What you are asked to do: Please retype the data below line for line and leave out every picture.

▬▬▬▬▬▬▬▬▬▬

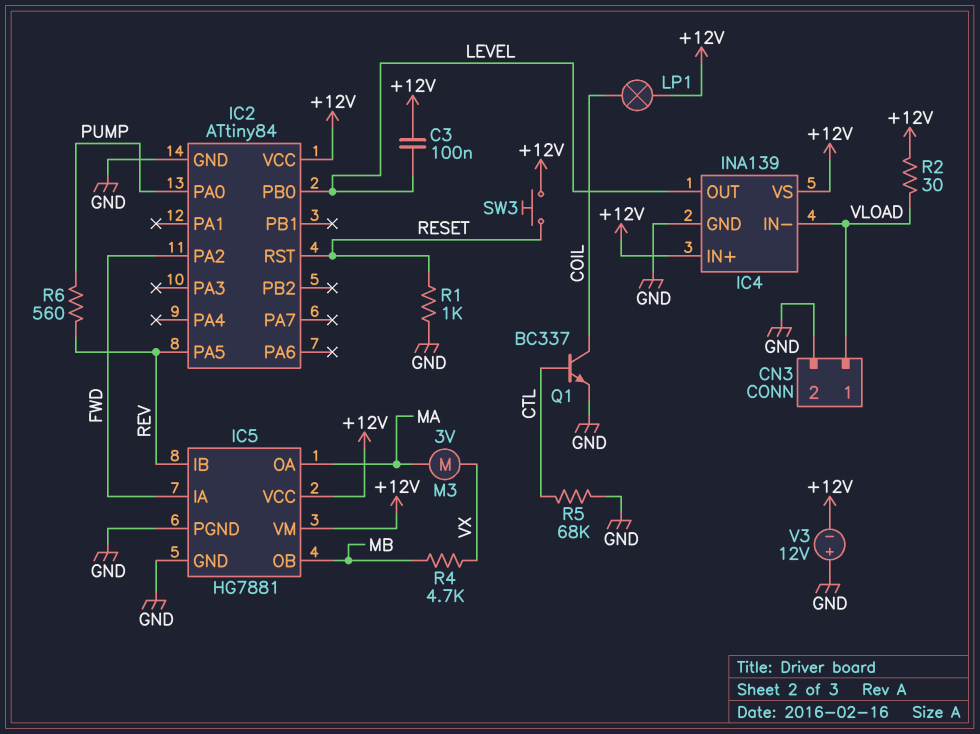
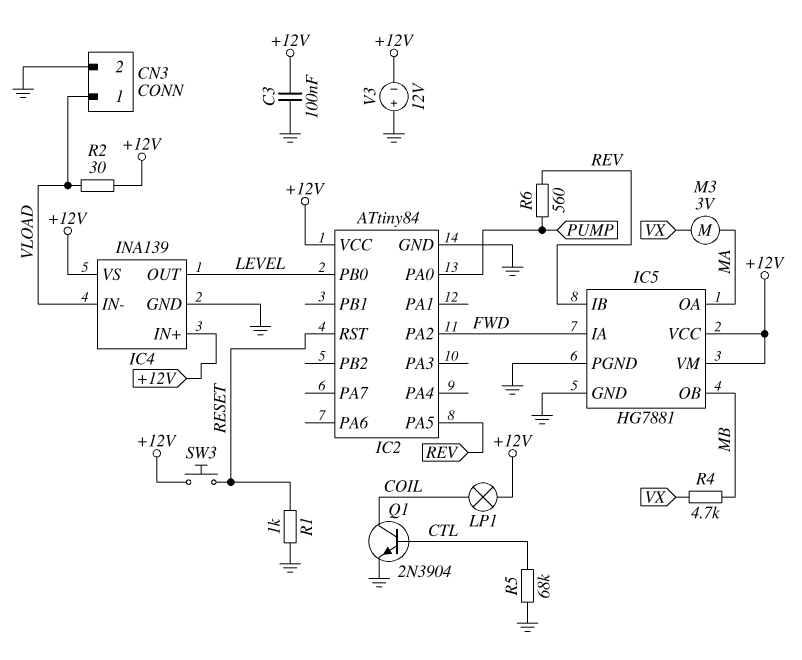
C3: 100nF (+12V, LEVEL) -> 100nF (+12V, GND)
Q1: NPN BC337 (B CTL, C COIL, E GND) -> NPN 2N3904 (B CTL, C COIL, E GND)

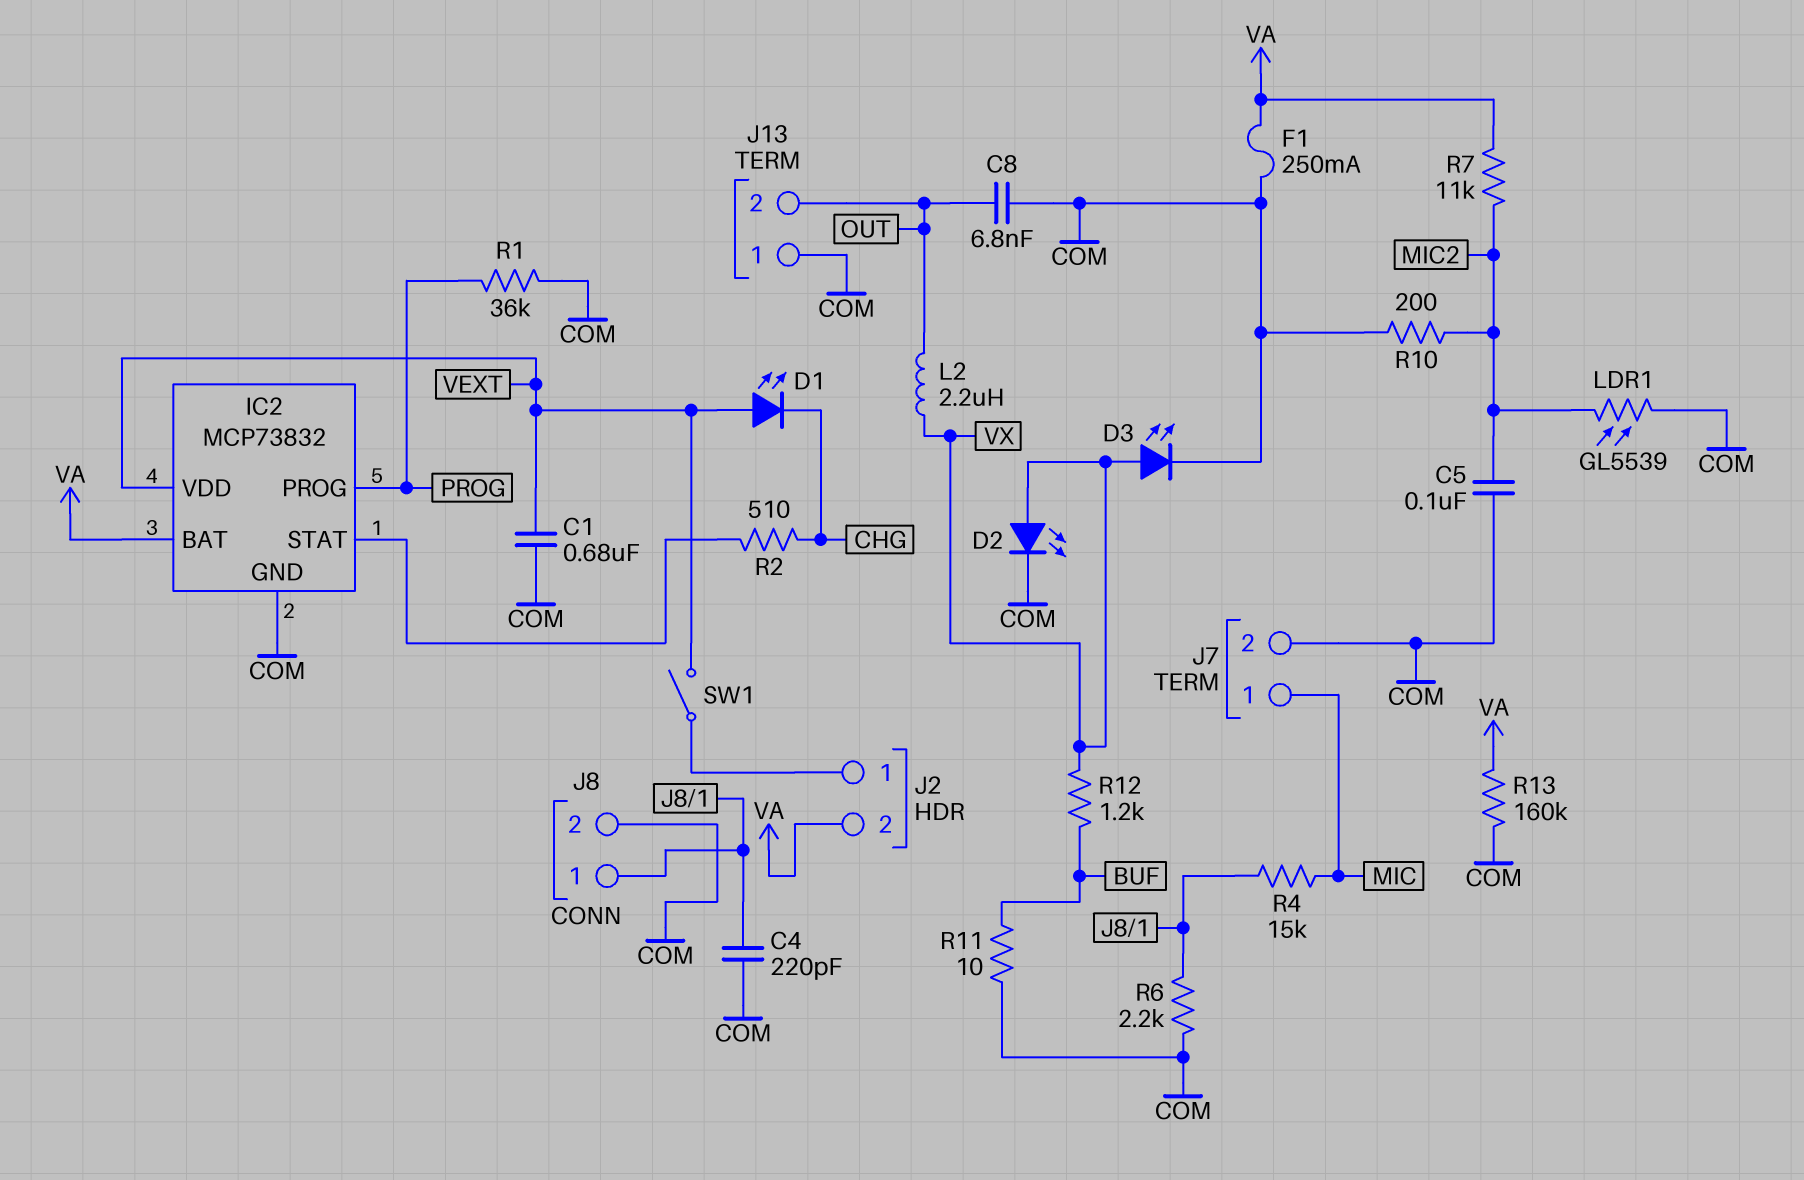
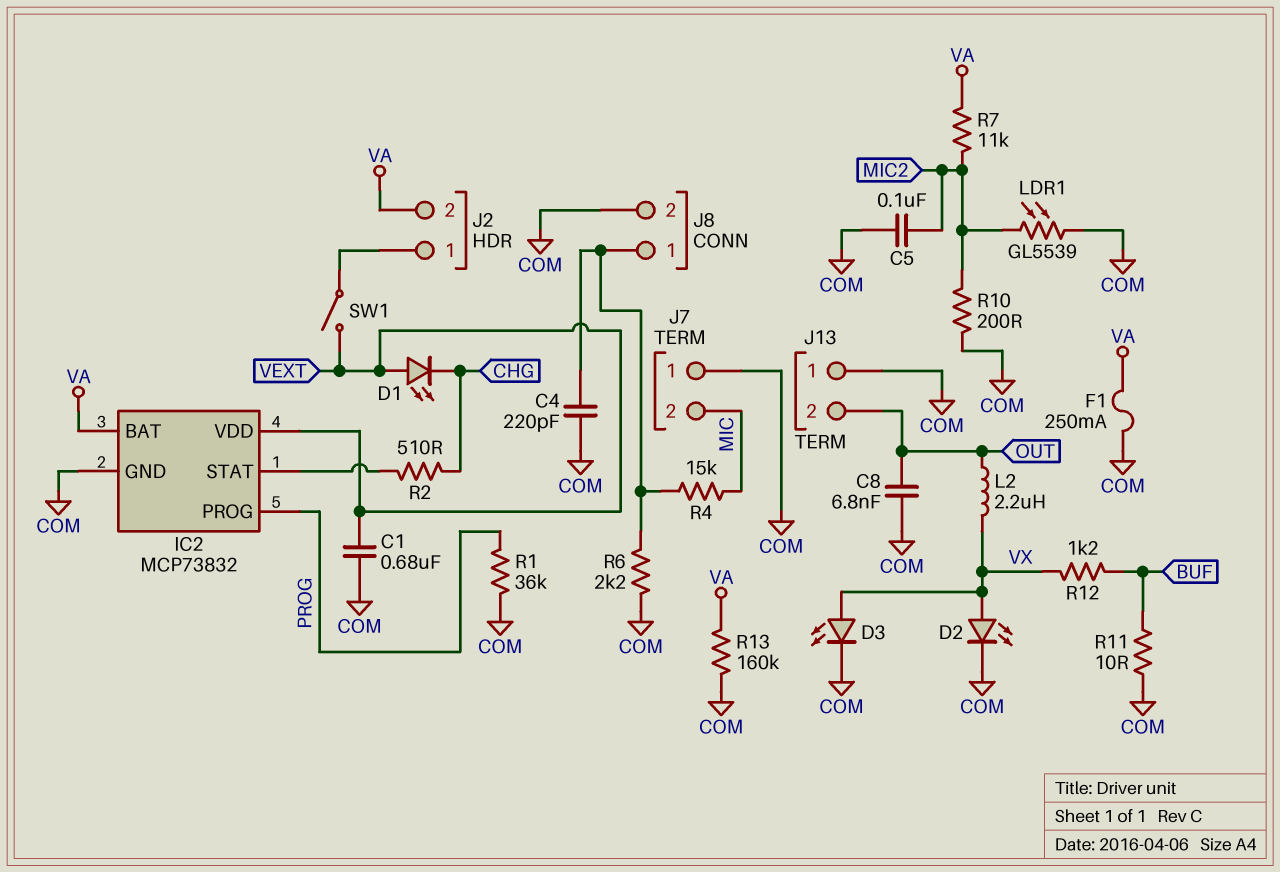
J7 pin 1: MIC -> COM
J7 pin 2: COM -> MIC

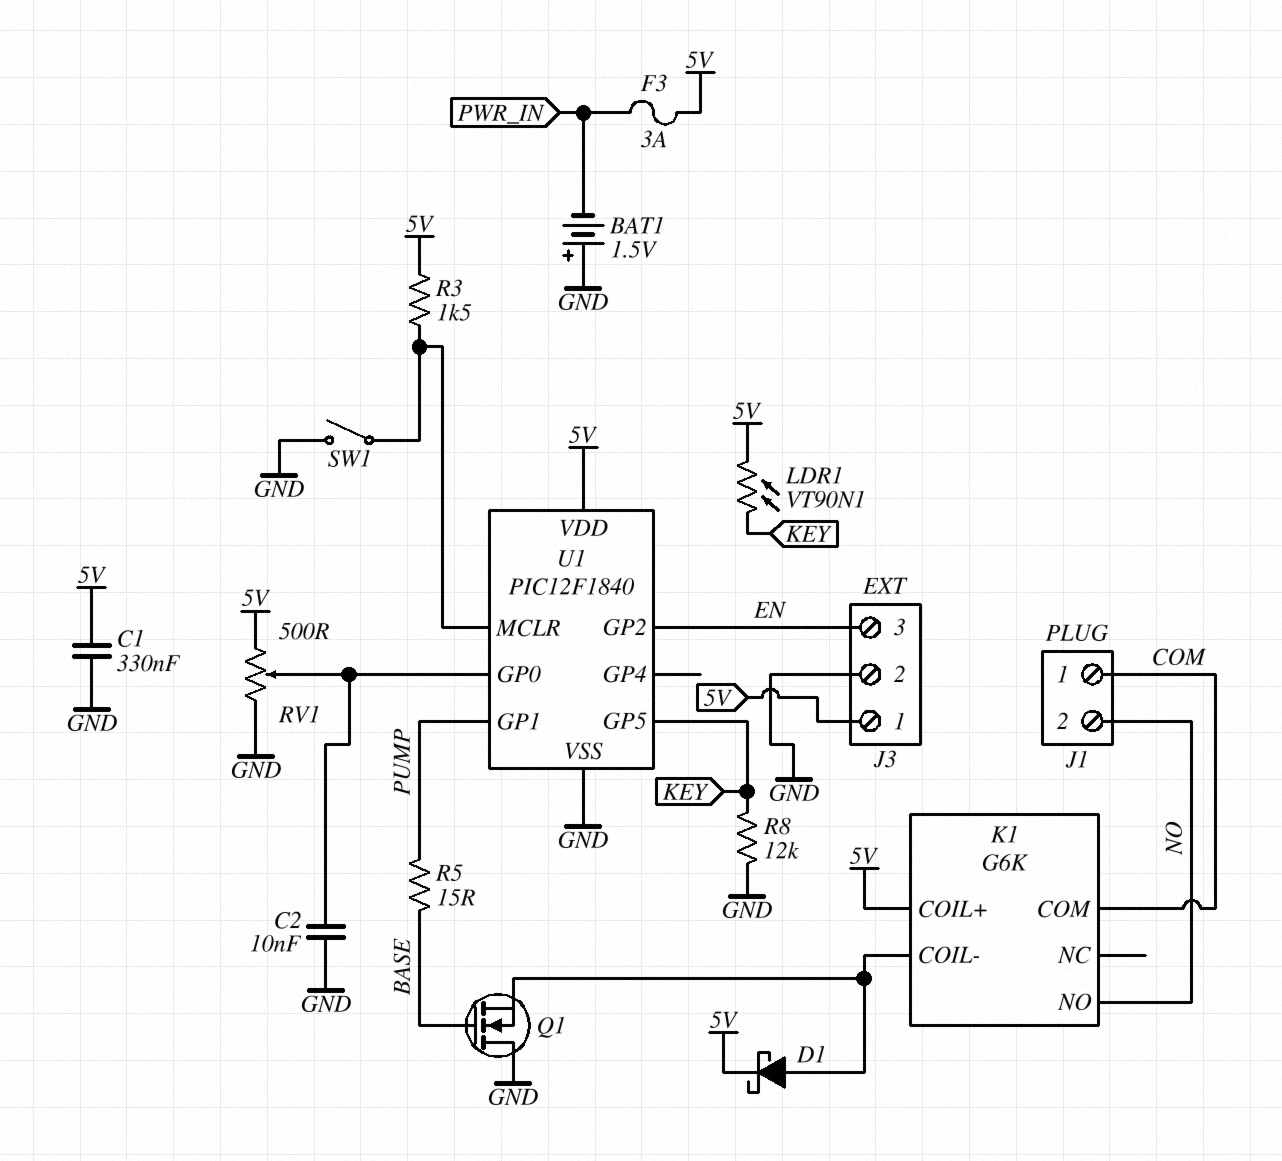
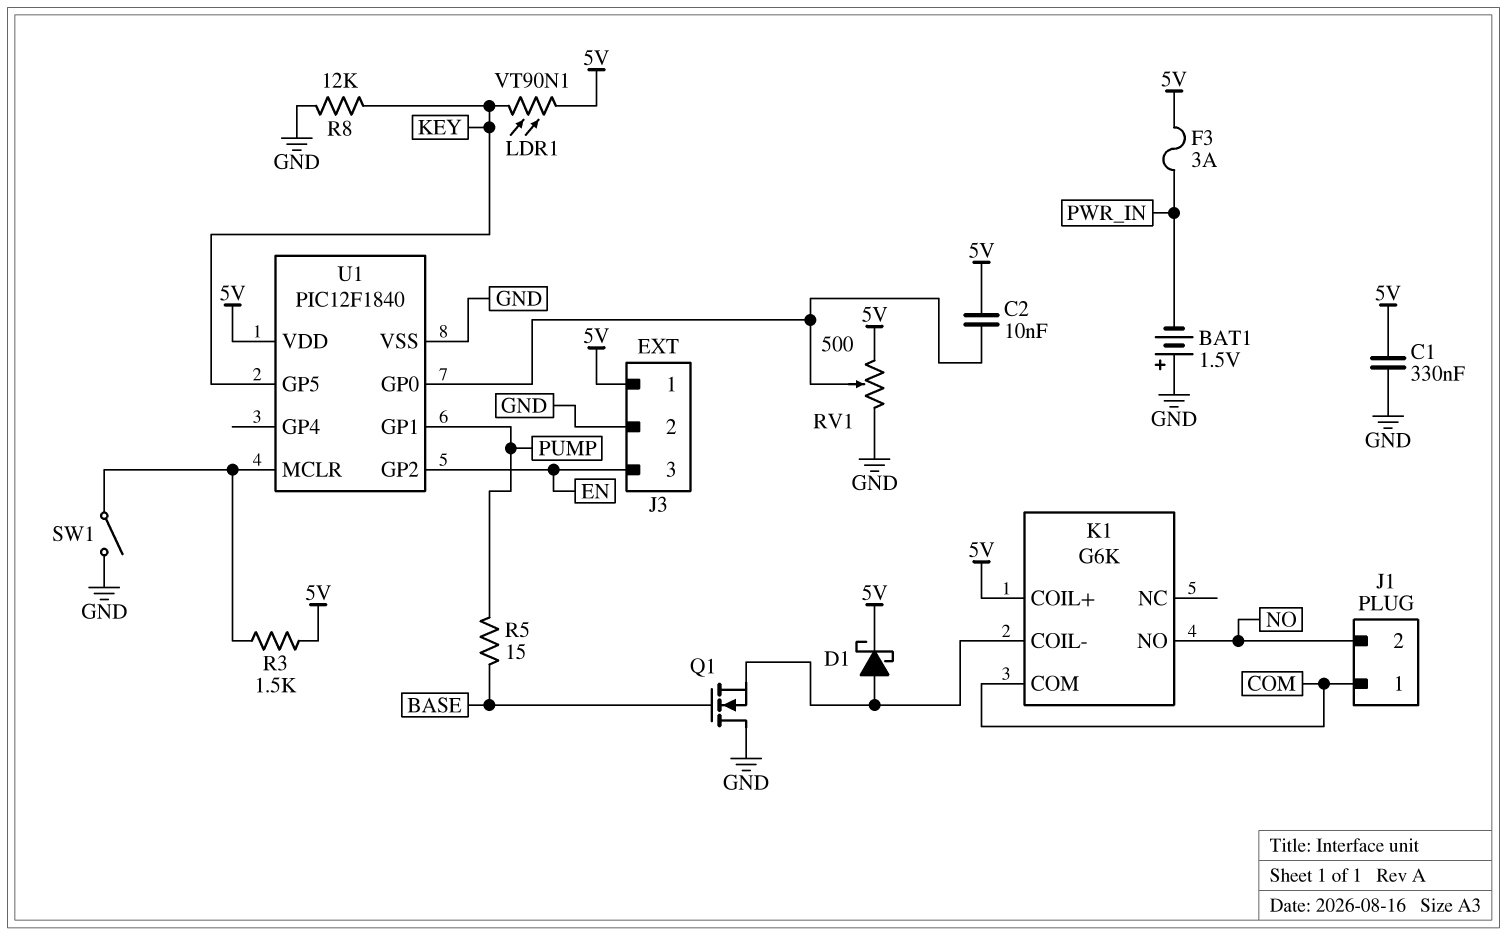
C2: 10nF (GND, U1/GP0) -> 10nF (5V, U1/GP0)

▬▬▬▬▬▬▬▬▬▬

Expected output:
C3: 100nF (+12V, LEVEL) -> 100nF (+12V, GND)
Q1: NPN BC337 (B CTL, C COIL, E GND) -> NPN 2N3904 (B CTL, C COIL, E GND)

J7 pin 1: MIC -> COM
J7 pin 2: COM -> MIC

C2: 10nF (GND, U1/GP0) -> 10nF (5V, U1/GP0)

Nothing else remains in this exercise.